Reproduce the entries below exactly, but only from the line containing "U8: NAND 74HC00" to the line containing "C105: none -> 1.5nF (G3, G5)", inclusive.
*** Excerpted records ***
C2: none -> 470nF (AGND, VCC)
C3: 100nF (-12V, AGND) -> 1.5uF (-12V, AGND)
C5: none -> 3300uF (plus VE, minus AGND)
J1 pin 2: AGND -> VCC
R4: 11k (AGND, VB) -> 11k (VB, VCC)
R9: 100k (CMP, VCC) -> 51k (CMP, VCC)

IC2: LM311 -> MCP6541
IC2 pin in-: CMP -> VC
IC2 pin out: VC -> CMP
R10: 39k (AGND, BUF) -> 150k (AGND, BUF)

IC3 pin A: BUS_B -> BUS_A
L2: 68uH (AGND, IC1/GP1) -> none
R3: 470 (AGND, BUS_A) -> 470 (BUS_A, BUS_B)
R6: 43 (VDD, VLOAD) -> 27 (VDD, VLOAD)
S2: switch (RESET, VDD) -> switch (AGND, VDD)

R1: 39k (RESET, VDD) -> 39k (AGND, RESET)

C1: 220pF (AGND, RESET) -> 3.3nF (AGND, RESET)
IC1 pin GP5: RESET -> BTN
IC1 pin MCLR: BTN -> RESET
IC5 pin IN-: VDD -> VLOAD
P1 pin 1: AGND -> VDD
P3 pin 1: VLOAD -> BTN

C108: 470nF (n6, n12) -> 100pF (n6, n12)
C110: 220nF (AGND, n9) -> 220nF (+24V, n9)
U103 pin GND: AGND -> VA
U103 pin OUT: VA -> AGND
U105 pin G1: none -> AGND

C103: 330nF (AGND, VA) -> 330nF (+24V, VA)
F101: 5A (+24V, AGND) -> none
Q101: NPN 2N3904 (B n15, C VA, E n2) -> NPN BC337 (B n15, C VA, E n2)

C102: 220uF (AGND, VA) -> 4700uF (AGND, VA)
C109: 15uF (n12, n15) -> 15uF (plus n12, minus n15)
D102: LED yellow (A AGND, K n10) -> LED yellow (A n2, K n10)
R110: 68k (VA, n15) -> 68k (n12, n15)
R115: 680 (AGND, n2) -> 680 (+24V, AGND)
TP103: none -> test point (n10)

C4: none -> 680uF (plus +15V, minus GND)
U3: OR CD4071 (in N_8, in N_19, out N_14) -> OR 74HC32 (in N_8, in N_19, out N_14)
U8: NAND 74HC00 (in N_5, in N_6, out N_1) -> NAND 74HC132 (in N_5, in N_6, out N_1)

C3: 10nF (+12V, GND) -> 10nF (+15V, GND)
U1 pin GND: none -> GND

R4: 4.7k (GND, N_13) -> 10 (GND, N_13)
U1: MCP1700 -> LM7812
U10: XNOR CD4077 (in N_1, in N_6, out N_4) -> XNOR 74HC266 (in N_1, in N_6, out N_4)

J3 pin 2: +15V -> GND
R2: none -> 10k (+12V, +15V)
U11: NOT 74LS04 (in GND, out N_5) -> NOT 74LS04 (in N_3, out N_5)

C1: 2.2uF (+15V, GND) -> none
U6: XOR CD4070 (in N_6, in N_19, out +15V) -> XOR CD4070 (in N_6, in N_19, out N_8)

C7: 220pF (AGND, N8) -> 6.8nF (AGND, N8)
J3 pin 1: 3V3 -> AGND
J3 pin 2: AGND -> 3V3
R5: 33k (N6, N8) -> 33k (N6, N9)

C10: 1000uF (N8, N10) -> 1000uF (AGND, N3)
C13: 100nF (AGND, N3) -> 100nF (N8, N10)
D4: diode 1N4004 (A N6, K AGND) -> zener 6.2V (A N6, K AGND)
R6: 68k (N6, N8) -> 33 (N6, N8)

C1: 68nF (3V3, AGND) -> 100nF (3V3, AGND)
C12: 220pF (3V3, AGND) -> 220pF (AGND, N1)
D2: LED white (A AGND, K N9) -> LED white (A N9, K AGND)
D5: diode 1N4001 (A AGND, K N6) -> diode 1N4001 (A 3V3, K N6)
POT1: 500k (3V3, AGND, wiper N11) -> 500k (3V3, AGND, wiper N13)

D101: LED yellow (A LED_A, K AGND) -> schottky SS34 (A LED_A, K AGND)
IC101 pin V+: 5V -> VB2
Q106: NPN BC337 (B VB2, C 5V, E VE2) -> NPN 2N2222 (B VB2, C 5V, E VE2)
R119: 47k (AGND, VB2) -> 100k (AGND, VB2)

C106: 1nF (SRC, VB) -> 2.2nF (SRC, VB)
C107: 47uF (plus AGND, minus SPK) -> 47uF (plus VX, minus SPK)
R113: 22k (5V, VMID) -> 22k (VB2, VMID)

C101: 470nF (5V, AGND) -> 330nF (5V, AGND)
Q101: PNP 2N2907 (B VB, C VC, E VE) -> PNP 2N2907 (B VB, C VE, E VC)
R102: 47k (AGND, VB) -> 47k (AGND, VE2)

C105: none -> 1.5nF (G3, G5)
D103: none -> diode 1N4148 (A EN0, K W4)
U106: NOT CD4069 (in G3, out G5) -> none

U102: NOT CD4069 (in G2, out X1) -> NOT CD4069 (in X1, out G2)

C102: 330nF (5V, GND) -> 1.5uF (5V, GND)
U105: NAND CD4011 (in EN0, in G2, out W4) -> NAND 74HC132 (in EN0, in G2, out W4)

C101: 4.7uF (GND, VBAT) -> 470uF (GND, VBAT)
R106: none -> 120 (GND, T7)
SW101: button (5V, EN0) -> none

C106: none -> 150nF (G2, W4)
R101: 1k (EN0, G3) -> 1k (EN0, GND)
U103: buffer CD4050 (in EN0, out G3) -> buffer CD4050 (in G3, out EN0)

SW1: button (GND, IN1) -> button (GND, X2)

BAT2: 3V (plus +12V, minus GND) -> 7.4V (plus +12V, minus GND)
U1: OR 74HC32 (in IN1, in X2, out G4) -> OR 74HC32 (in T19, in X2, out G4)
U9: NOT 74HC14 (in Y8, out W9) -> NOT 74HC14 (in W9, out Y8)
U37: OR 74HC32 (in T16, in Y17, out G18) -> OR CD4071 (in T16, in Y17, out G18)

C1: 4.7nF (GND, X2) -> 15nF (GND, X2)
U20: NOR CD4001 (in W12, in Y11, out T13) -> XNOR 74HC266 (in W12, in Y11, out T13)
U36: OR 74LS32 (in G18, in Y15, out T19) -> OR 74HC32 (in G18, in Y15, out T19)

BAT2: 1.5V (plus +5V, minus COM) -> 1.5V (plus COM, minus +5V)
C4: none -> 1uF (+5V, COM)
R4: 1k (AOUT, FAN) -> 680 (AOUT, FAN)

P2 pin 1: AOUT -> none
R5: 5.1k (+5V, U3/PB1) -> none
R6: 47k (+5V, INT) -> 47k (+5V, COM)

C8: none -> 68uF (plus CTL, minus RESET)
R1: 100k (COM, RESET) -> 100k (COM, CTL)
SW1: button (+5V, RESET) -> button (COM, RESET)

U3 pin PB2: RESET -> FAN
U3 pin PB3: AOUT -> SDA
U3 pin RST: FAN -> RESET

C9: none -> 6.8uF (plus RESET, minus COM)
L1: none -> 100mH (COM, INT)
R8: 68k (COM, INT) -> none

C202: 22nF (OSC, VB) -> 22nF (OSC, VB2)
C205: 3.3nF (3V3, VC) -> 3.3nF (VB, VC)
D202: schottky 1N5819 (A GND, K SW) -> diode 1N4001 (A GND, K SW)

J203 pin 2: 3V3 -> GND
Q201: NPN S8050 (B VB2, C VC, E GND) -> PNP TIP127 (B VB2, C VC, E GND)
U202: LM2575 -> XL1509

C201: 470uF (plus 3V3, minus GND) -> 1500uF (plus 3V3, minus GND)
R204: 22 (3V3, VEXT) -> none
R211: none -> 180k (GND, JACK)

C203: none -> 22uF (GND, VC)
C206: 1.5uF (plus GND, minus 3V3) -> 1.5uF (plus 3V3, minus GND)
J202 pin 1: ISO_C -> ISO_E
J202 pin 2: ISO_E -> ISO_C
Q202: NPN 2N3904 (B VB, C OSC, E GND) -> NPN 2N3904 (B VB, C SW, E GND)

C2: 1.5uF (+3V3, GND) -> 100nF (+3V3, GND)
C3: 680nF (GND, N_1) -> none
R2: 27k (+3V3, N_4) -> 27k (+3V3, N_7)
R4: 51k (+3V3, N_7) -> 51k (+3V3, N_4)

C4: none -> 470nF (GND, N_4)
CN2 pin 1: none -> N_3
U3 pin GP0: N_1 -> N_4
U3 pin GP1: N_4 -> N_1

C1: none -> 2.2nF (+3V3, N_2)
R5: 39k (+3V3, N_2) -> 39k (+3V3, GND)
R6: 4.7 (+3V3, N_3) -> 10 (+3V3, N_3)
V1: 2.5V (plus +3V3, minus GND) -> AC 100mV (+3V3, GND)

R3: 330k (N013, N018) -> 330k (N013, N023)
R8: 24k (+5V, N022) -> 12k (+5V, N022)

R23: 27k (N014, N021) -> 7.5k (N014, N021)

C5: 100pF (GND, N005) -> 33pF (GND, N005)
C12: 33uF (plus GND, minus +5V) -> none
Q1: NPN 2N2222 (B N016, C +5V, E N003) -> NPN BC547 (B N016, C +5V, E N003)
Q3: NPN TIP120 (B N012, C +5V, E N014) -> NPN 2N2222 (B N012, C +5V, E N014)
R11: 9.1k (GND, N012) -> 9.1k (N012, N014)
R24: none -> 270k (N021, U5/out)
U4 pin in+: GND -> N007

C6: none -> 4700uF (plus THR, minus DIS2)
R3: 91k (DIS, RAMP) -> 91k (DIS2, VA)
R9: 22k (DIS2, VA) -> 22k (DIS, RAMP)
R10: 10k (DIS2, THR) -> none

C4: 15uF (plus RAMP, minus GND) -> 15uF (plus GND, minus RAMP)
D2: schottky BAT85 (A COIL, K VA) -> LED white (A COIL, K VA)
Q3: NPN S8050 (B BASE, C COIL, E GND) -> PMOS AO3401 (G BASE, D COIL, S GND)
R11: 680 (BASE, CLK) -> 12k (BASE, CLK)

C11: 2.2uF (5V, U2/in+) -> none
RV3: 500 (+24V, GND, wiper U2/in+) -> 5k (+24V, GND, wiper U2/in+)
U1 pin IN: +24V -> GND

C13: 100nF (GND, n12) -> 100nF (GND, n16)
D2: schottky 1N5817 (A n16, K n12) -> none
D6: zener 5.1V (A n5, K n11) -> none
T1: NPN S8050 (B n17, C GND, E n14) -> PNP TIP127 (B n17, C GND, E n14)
*** End of Excerpted records ***
Output of the task »
U8: NAND 74HC00 (in N_5, in N_6, out N_1) -> NAND 74HC132 (in N_5, in N_6, out N_1)

C3: 10nF (+12V, GND) -> 10nF (+15V, GND)
U1 pin GND: none -> GND

R4: 4.7k (GND, N_13) -> 10 (GND, N_13)
U1: MCP1700 -> LM7812
U10: XNOR CD4077 (in N_1, in N_6, out N_4) -> XNOR 74HC266 (in N_1, in N_6, out N_4)

J3 pin 2: +15V -> GND
R2: none -> 10k (+12V, +15V)
U11: NOT 74LS04 (in GND, out N_5) -> NOT 74LS04 (in N_3, out N_5)

C1: 2.2uF (+15V, GND) -> none
U6: XOR CD4070 (in N_6, in N_19, out +15V) -> XOR CD4070 (in N_6, in N_19, out N_8)

C7: 220pF (AGND, N8) -> 6.8nF (AGND, N8)
J3 pin 1: 3V3 -> AGND
J3 pin 2: AGND -> 3V3
R5: 33k (N6, N8) -> 33k (N6, N9)

C10: 1000uF (N8, N10) -> 1000uF (AGND, N3)
C13: 100nF (AGND, N3) -> 100nF (N8, N10)
D4: diode 1N4004 (A N6, K AGND) -> zener 6.2V (A N6, K AGND)
R6: 68k (N6, N8) -> 33 (N6, N8)

C1: 68nF (3V3, AGND) -> 100nF (3V3, AGND)
C12: 220pF (3V3, AGND) -> 220pF (AGND, N1)
D2: LED white (A AGND, K N9) -> LED white (A N9, K AGND)
D5: diode 1N4001 (A AGND, K N6) -> diode 1N4001 (A 3V3, K N6)
POT1: 500k (3V3, AGND, wiper N11) -> 500k (3V3, AGND, wiper N13)

D101: LED yellow (A LED_A, K AGND) -> schottky SS34 (A LED_A, K AGND)
IC101 pin V+: 5V -> VB2
Q106: NPN BC337 (B VB2, C 5V, E VE2) -> NPN 2N2222 (B VB2, C 5V, E VE2)
R119: 47k (AGND, VB2) -> 100k (AGND, VB2)

C106: 1nF (SRC, VB) -> 2.2nF (SRC, VB)
C107: 47uF (plus AGND, minus SPK) -> 47uF (plus VX, minus SPK)
R113: 22k (5V, VMID) -> 22k (VB2, VMID)

C101: 470nF (5V, AGND) -> 330nF (5V, AGND)
Q101: PNP 2N2907 (B VB, C VC, E VE) -> PNP 2N2907 (B VB, C VE, E VC)
R102: 47k (AGND, VB) -> 47k (AGND, VE2)

C105: none -> 1.5nF (G3, G5)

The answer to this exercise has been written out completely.